* [GIVEN RECORDS]
[Start of Attachment]
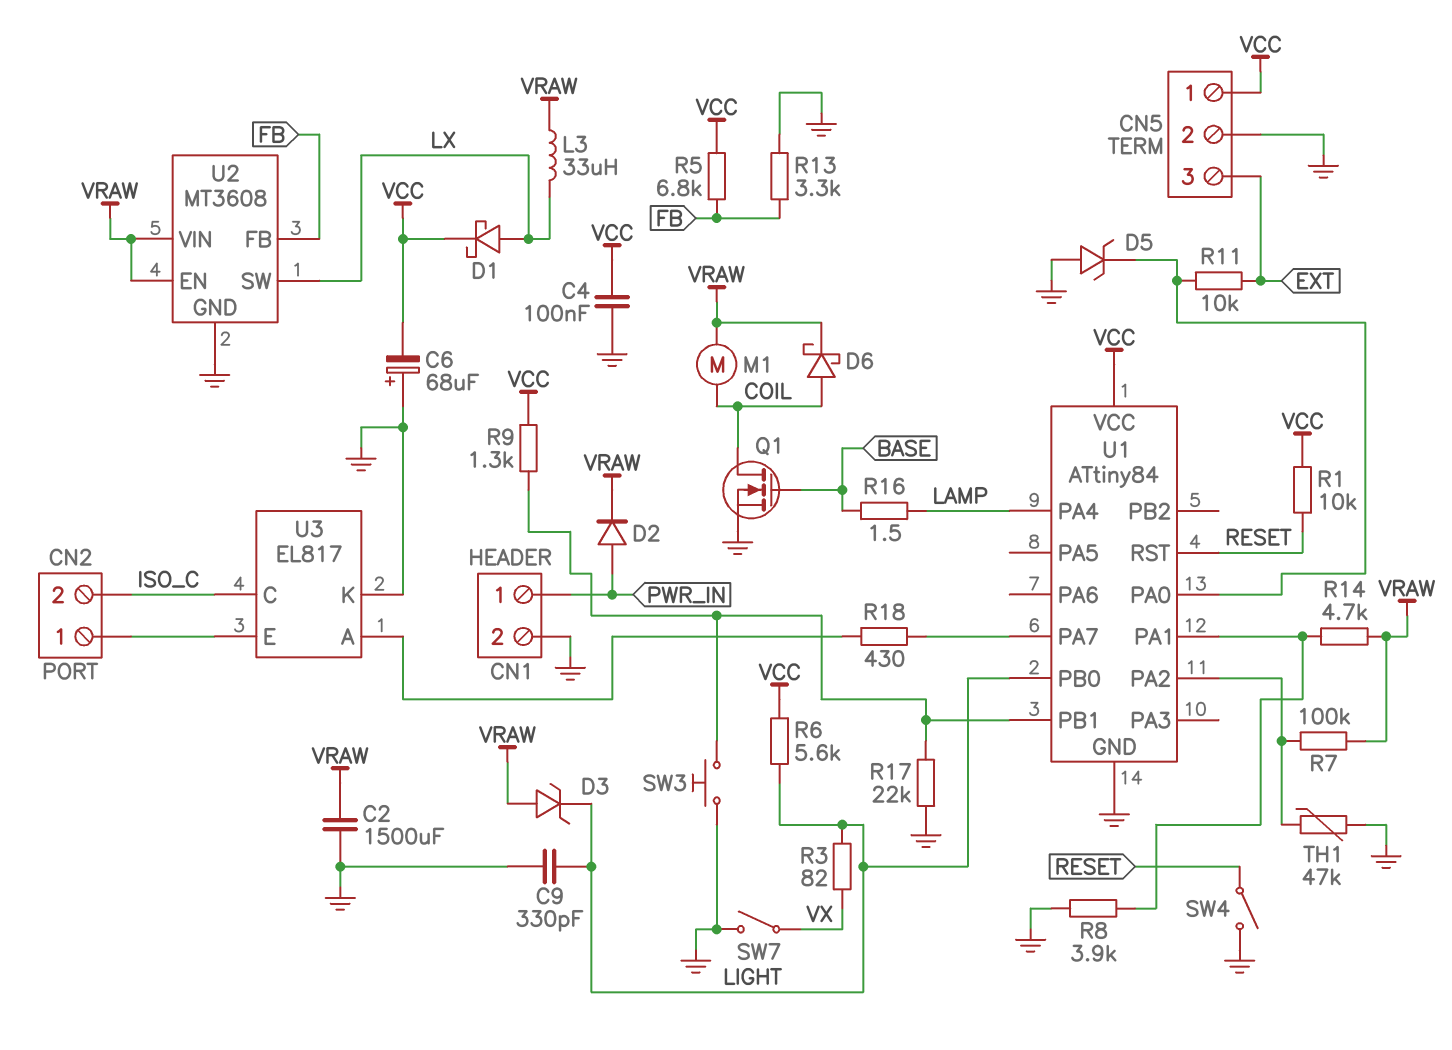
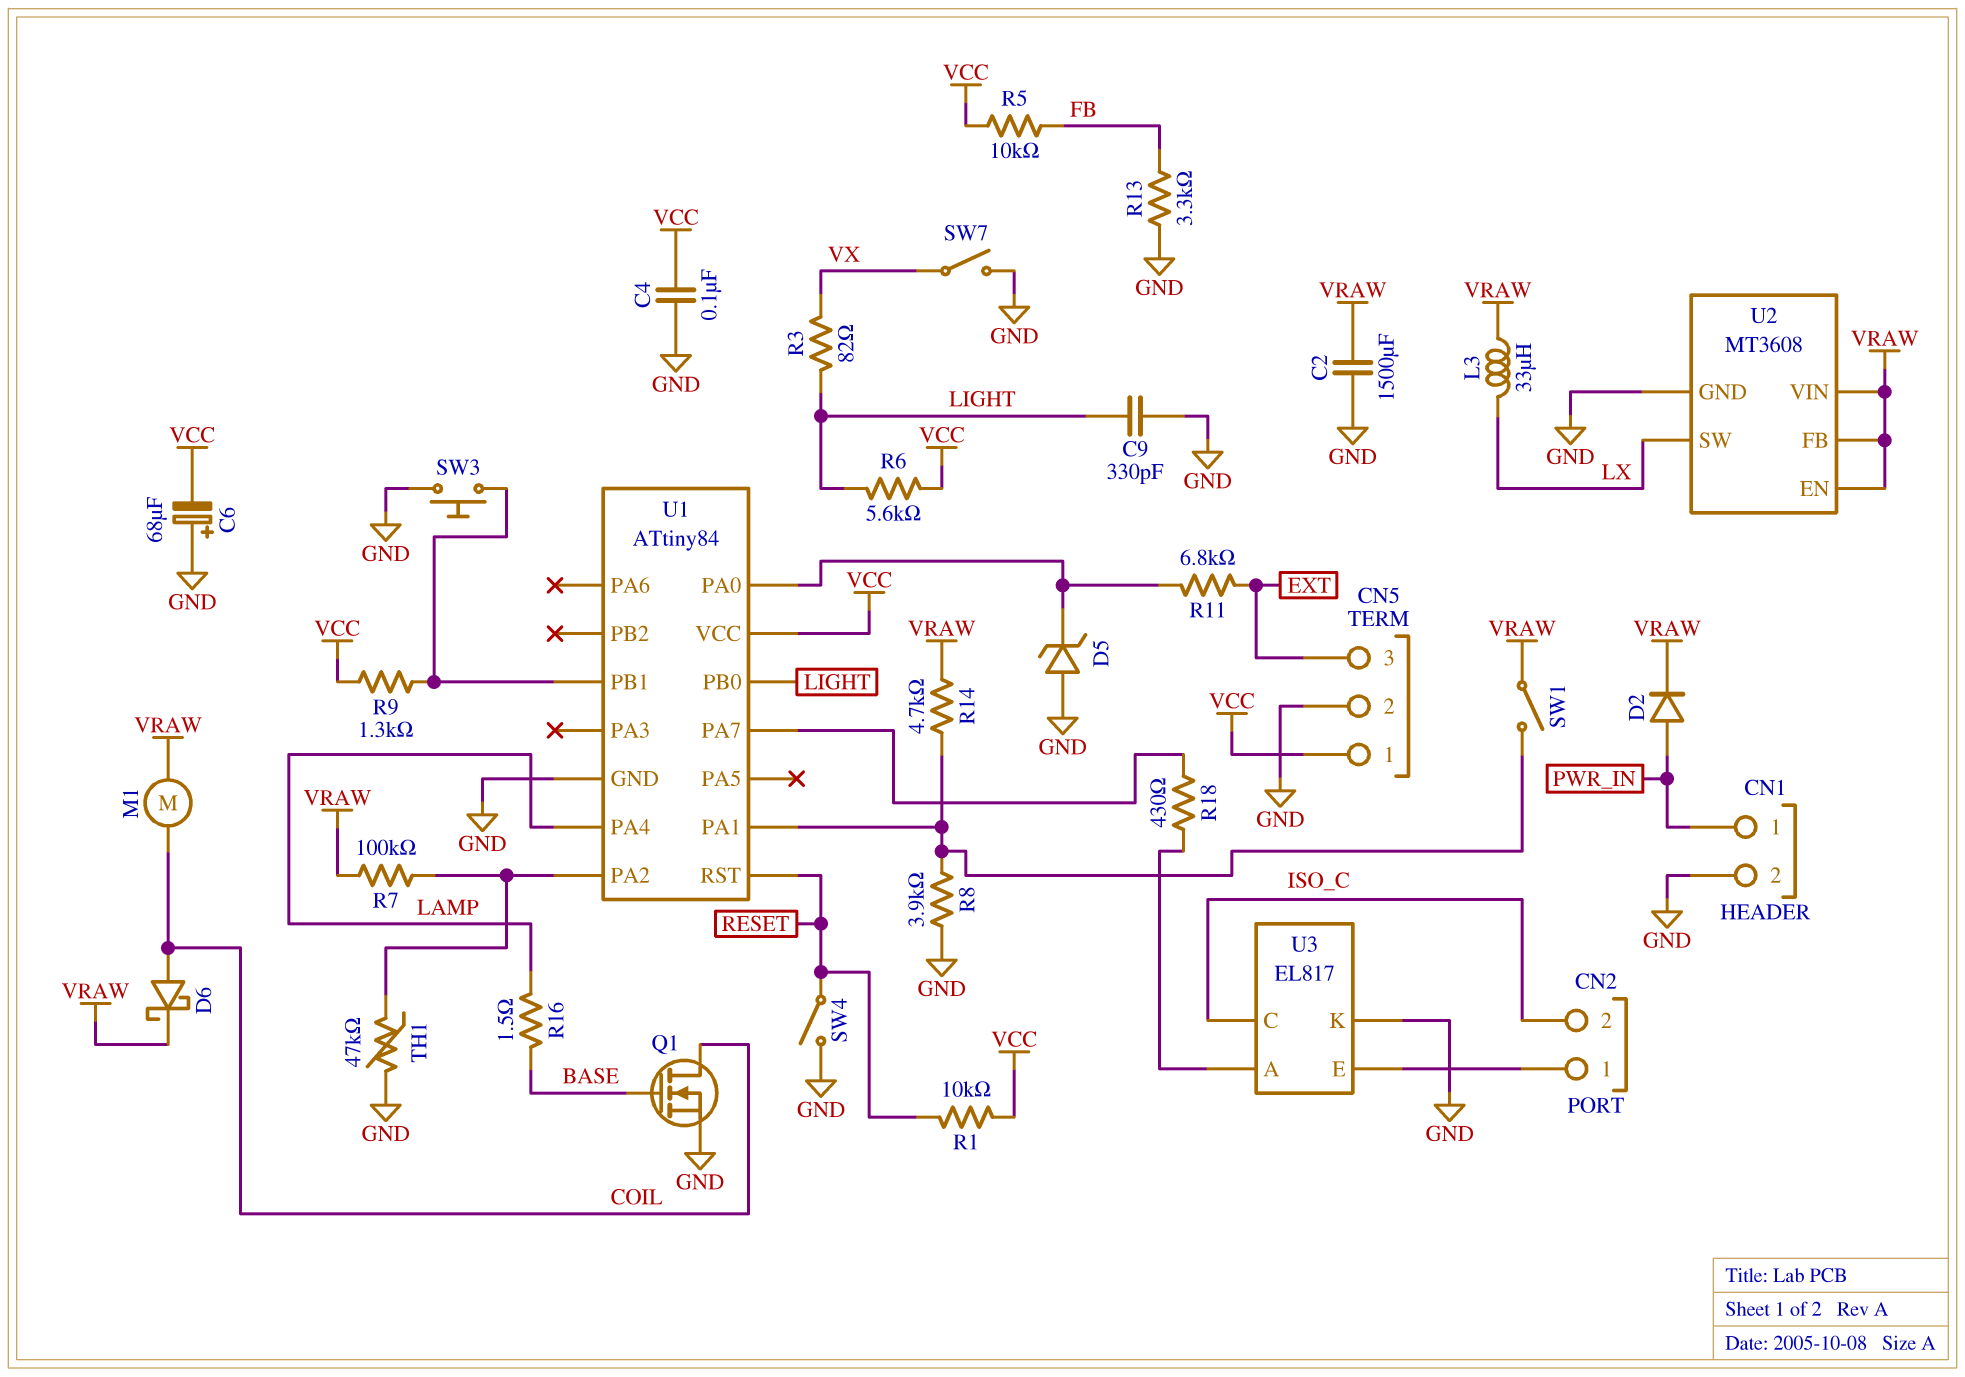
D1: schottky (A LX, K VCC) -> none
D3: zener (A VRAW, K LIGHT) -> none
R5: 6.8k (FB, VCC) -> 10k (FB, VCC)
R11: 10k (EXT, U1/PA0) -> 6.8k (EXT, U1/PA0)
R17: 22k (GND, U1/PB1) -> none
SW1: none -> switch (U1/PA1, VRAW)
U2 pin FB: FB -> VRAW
[End of Attachment]
[Start of Attachment]
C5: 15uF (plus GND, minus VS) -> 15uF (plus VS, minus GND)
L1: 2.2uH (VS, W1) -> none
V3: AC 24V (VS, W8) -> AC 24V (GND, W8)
[End of Attachment]
In the entries above, count each line with "VRAW"; reply with the total only.

3